[Shape state transition data]
---

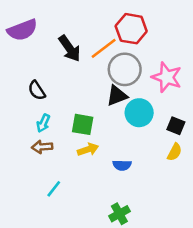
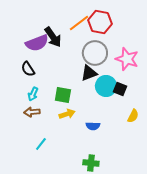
purple semicircle: (22, 30) -> (37, 43), moved
orange line: (104, 48) -> (79, 23), moved
black square: (176, 126) -> (120, 89), moved
green cross: (119, 214) -> (91, 163), turned 35

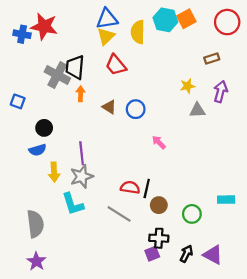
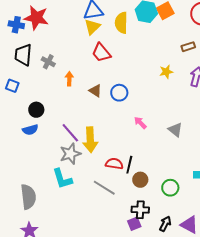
black trapezoid: (75, 67) -> (23, 55), moved
gray cross: (57, 75) -> (48, 62), size x0.6
gray triangle: (197, 110) -> (175, 130), moved, turned 42
purple line: (82, 153) -> (70, 133), turned -35
yellow arrow: (54, 172) -> (90, 140), moved, size x1.4

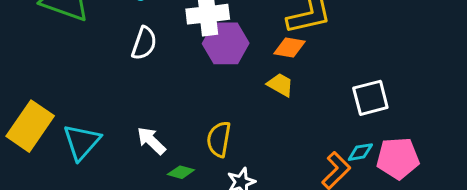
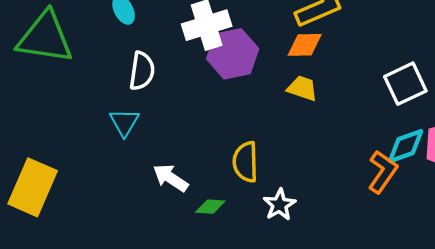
cyan triangle: (82, 142) -> (124, 122), moved, size x0.7
cyan diamond: (360, 152) -> (406, 146), size x1.4

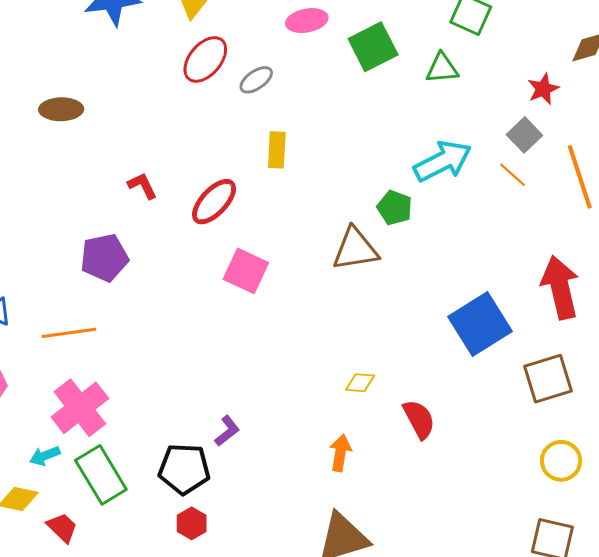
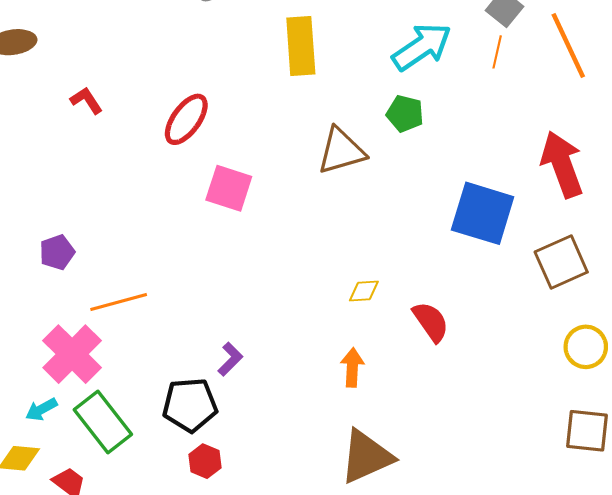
yellow rectangle: (277, 150) -> (301, 46), moved, size x1.5
orange line: (513, 175) -> (497, 52), turned 68
red L-shape: (142, 186) -> (86, 100), moved
green pentagon: (395, 208) -> (405, 114), moved
purple pentagon: (104, 258) -> (57, 252), moved, size x0.7
blue square: (480, 324) -> (483, 213), turned -34
orange line: (69, 333) -> (119, 302), moved

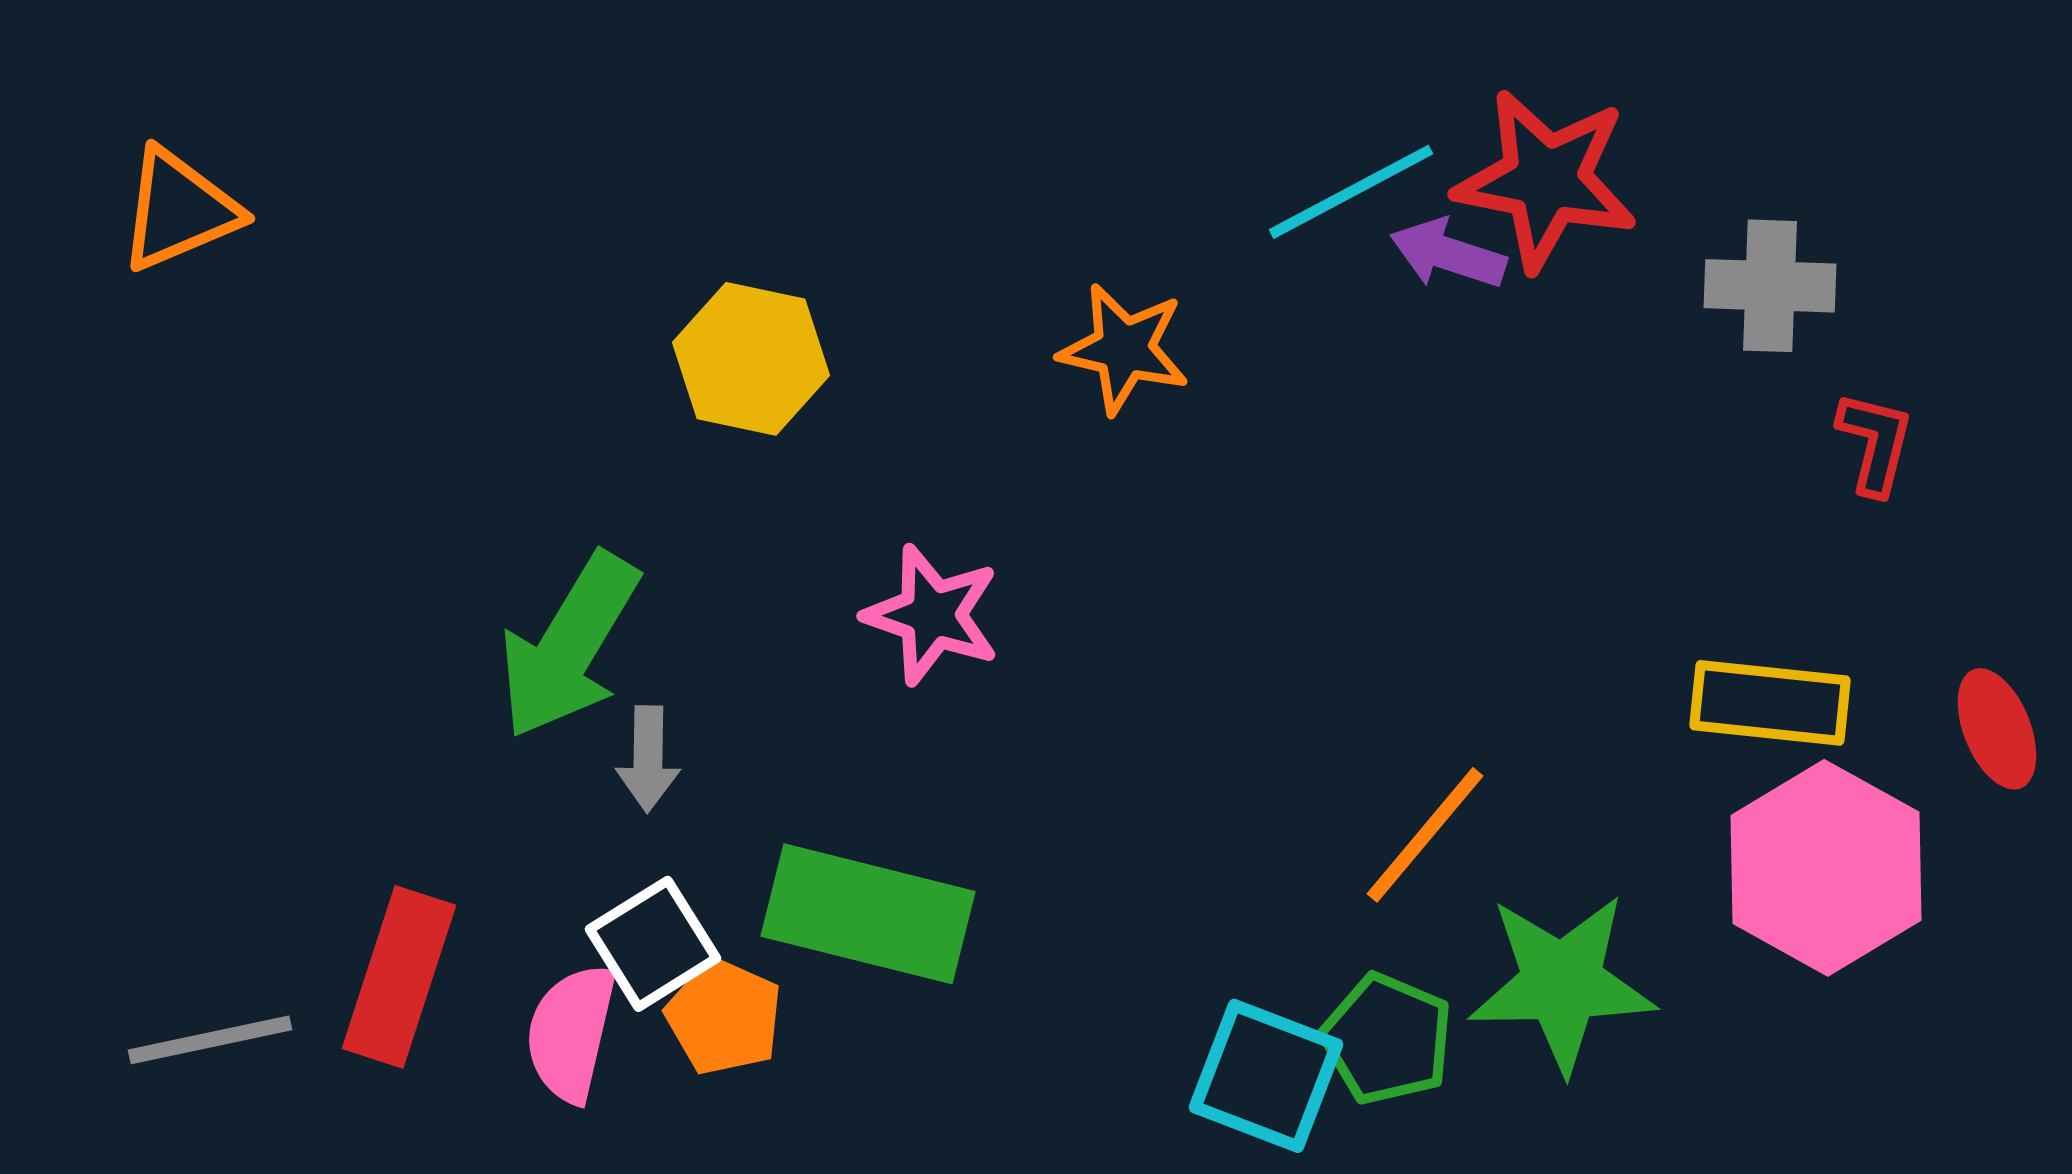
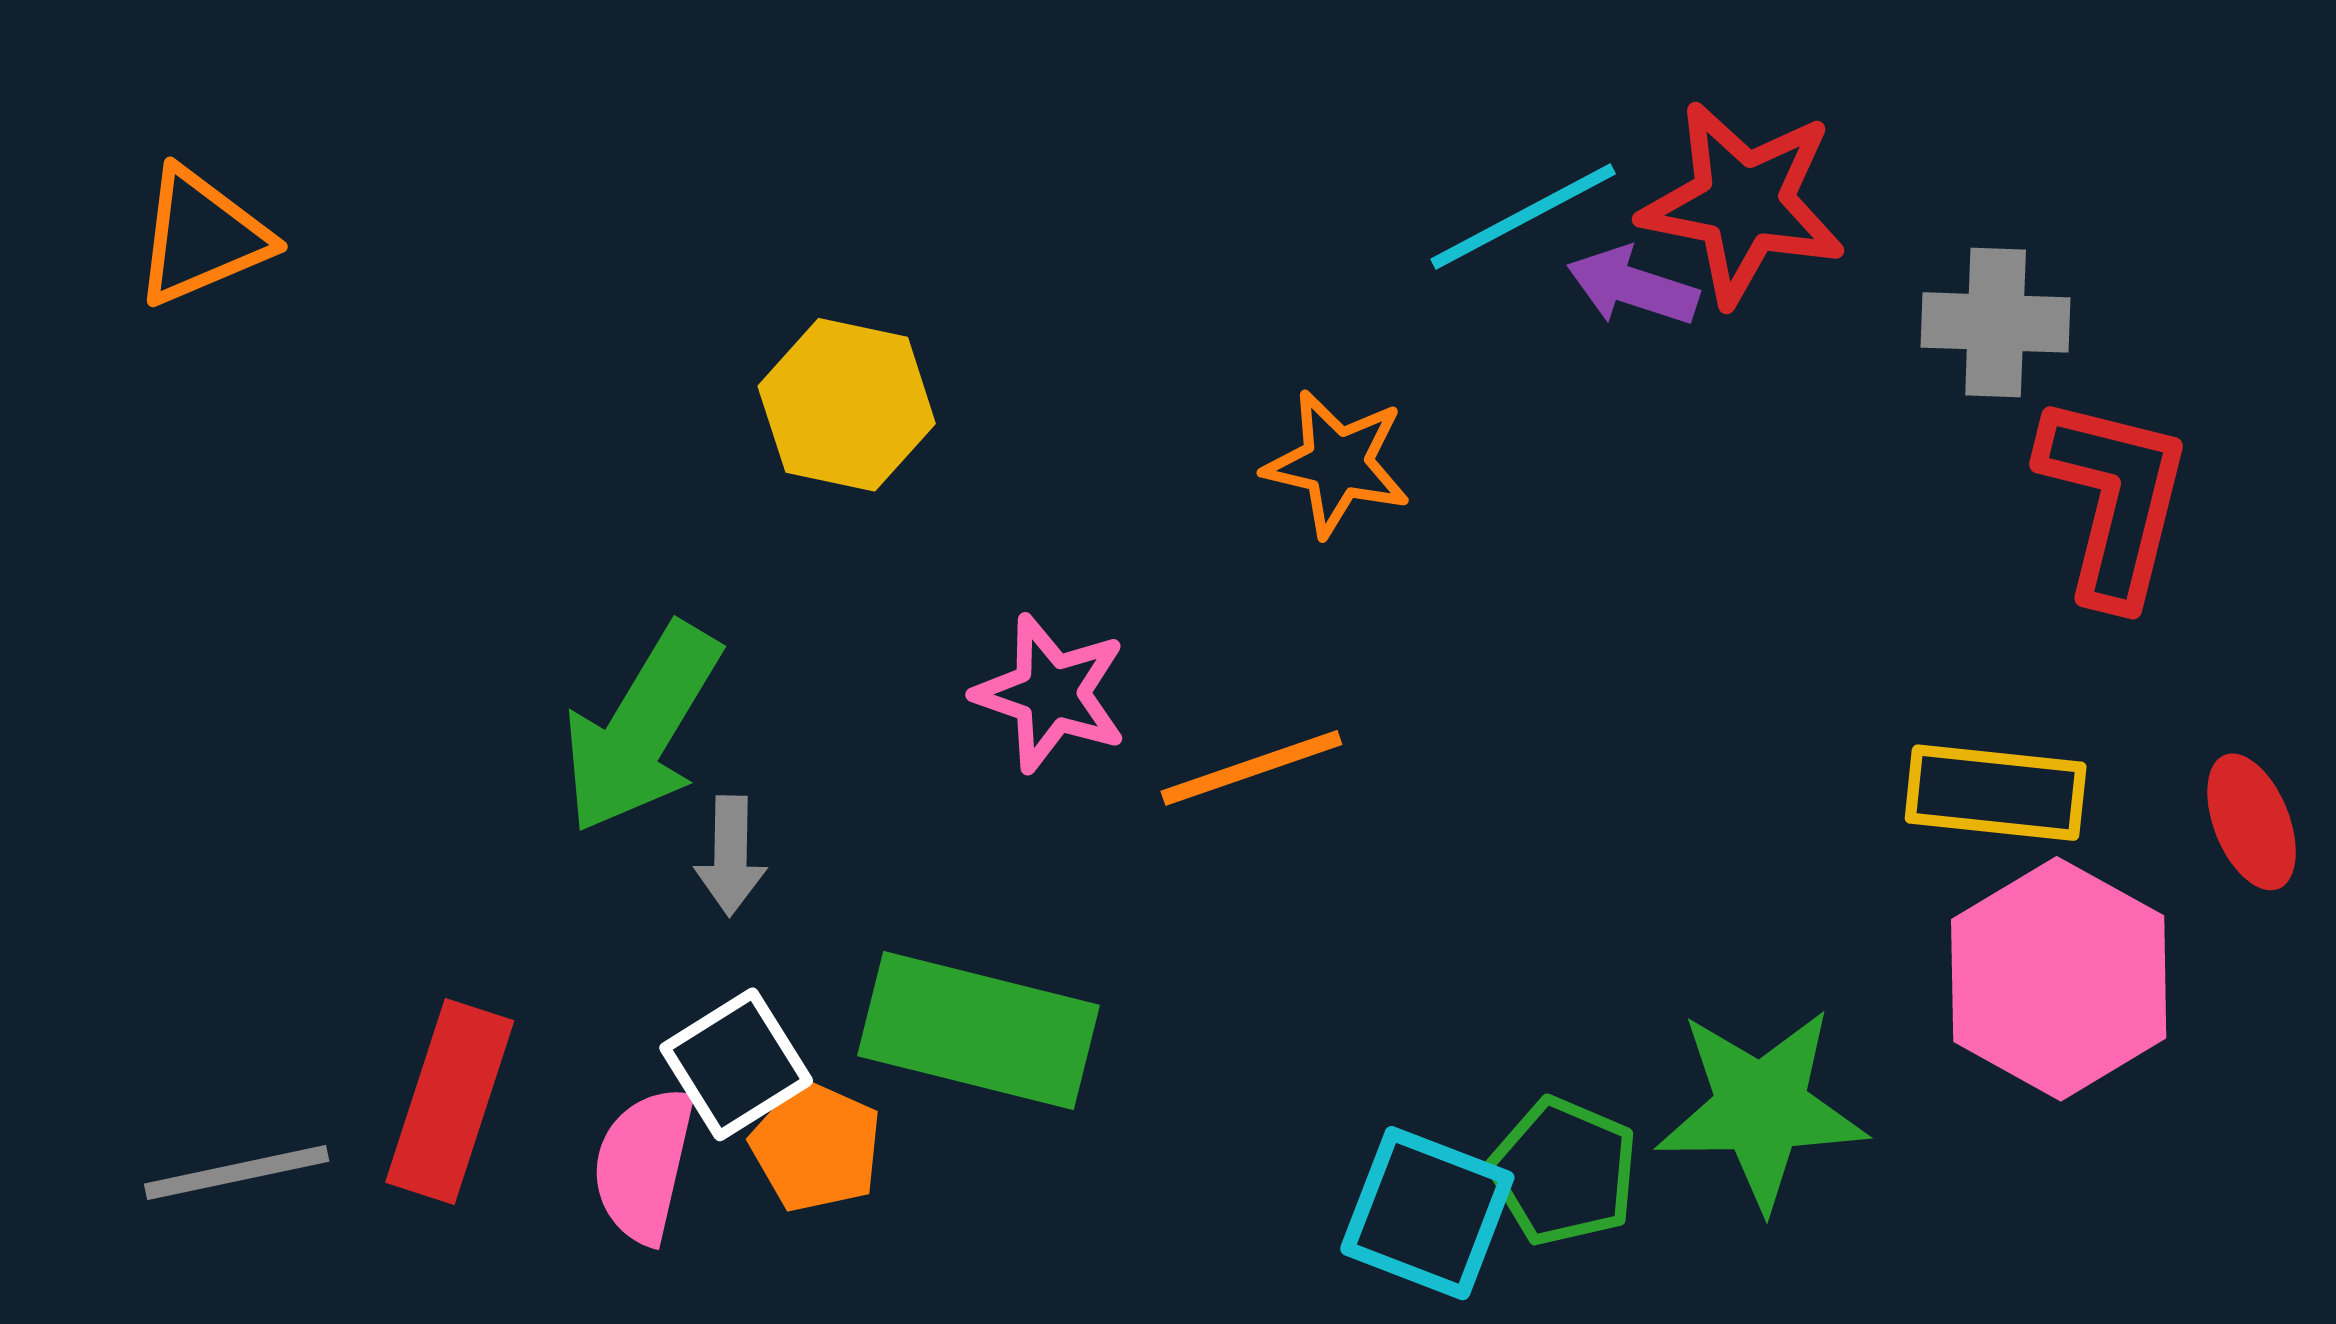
orange star: (1124, 349) -> (1337, 463), moved
red L-shape: (1875, 443) -> (2114, 499), size x1.8
orange line: (1425, 835) -> (1251, 768), moved, turned 31

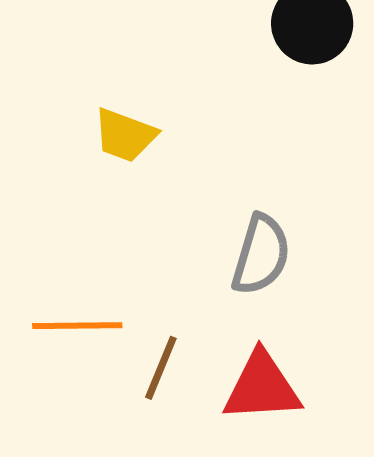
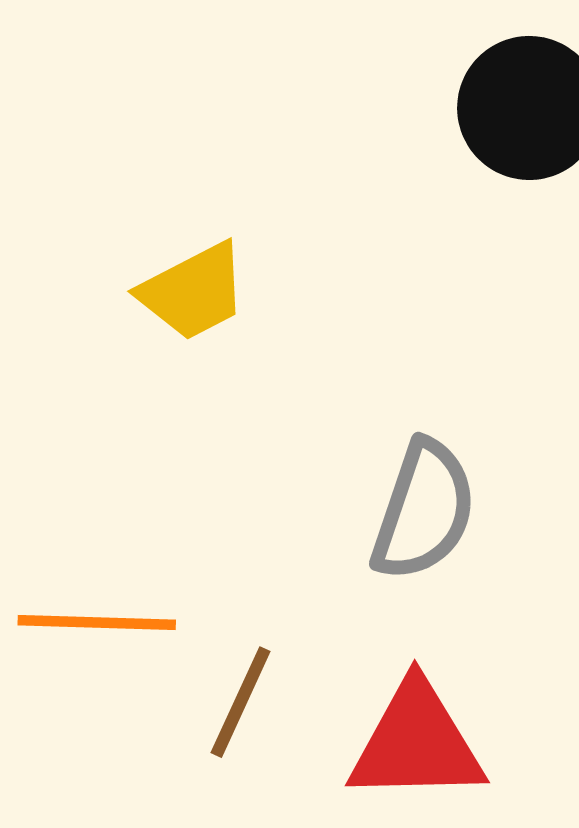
yellow trapezoid: (125, 135) -> (193, 292), turned -50

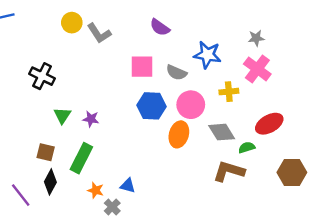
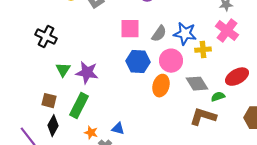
blue star: (207, 55) -> (185, 34), moved
gray semicircle: (176, 73) -> (159, 34), turned -78
purple star: (91, 119) -> (87, 73), size x1.6

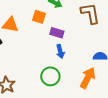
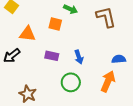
purple rectangle: (57, 33) -> (52, 56), moved

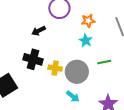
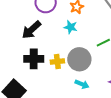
black arrow: (39, 31) -> (31, 30), size x1.5
cyan star: (86, 41) -> (71, 27), moved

---

● **ACTIVITY**: Starting at the line that contains "purple star: (91, 119) -> (87, 73), size x1.6", write out every line through the final line of the entries, word for word; skip any pictures.

● **ANSWER BOX**:
purple star: (91, 119) -> (87, 73), size x1.6

purple rectangle: (57, 33) -> (52, 56), moved

black arrow: (39, 31) -> (31, 30), size x1.5
cyan star: (86, 41) -> (71, 27), moved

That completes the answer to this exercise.